*Your objective*
The finished copy must match the records exactly, except that it contains no pictures.

------------

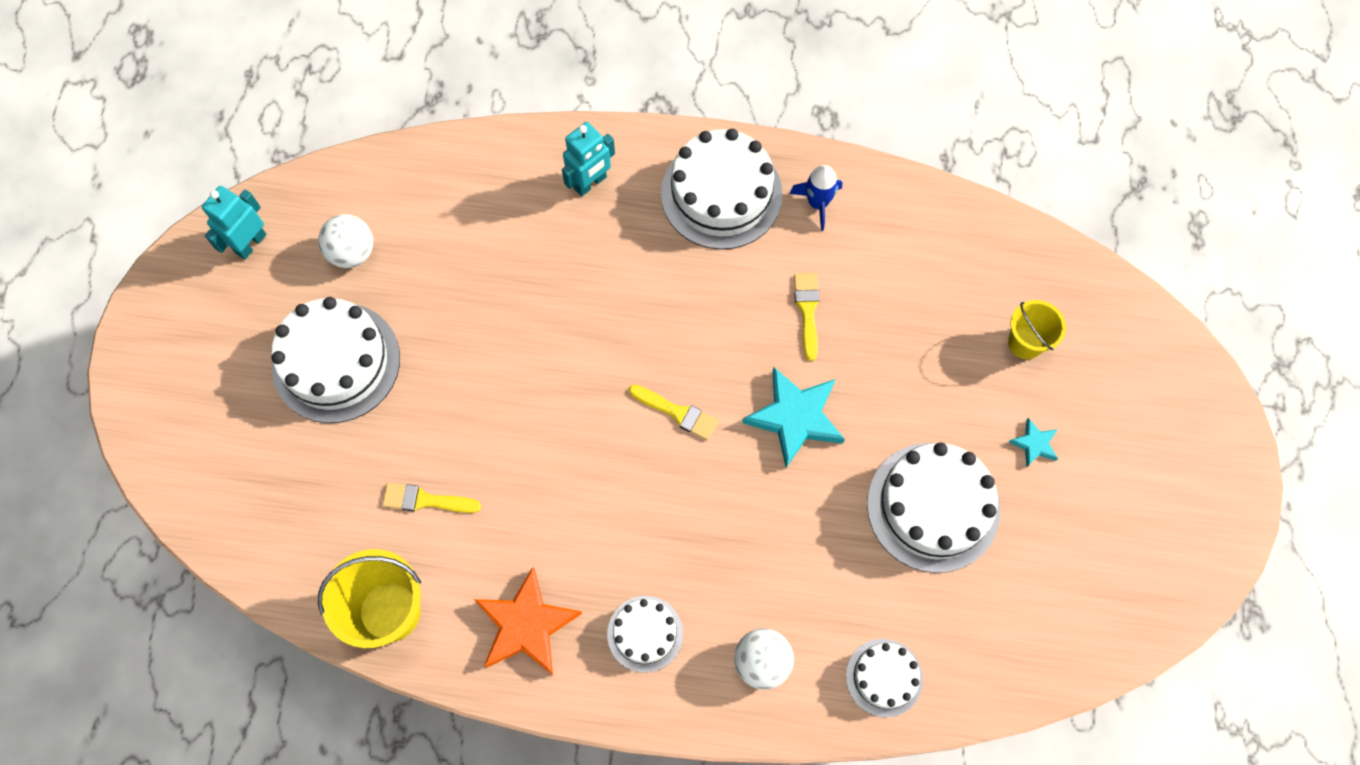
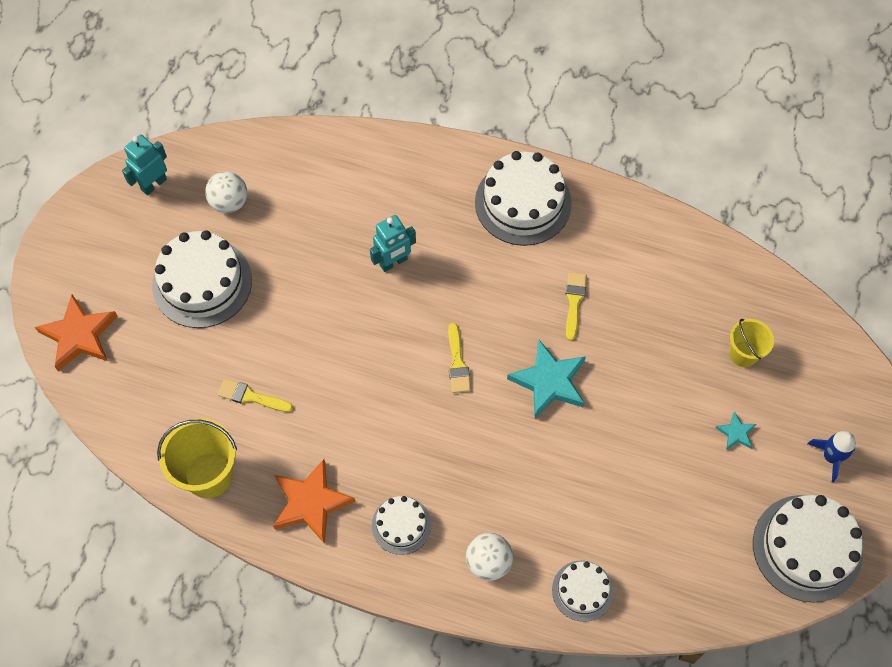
camera: 10 degrees right, 5 degrees down
(190, 457) = (79, 335): none -> orange star
(590, 183) = (422, 179): turquoise robot -> turquoise robot (393, 262)
(677, 413) = (457, 363): yellow brush -> yellow brush turned 45 degrees clockwise
(817, 203) = (597, 221): blue rocket -> blue rocket (831, 457)
(933, 507) = (645, 467): white cake -> white cake (807, 548)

------------

*Answer to the exercise*
camera: 10 degrees right, 5 degrees down
(190, 457) = (79, 335): none -> orange star
(590, 183) = (422, 179): turquoise robot -> turquoise robot (393, 262)
(677, 413) = (457, 363): yellow brush -> yellow brush turned 45 degrees clockwise
(817, 203) = (597, 221): blue rocket -> blue rocket (831, 457)
(933, 507) = (645, 467): white cake -> white cake (807, 548)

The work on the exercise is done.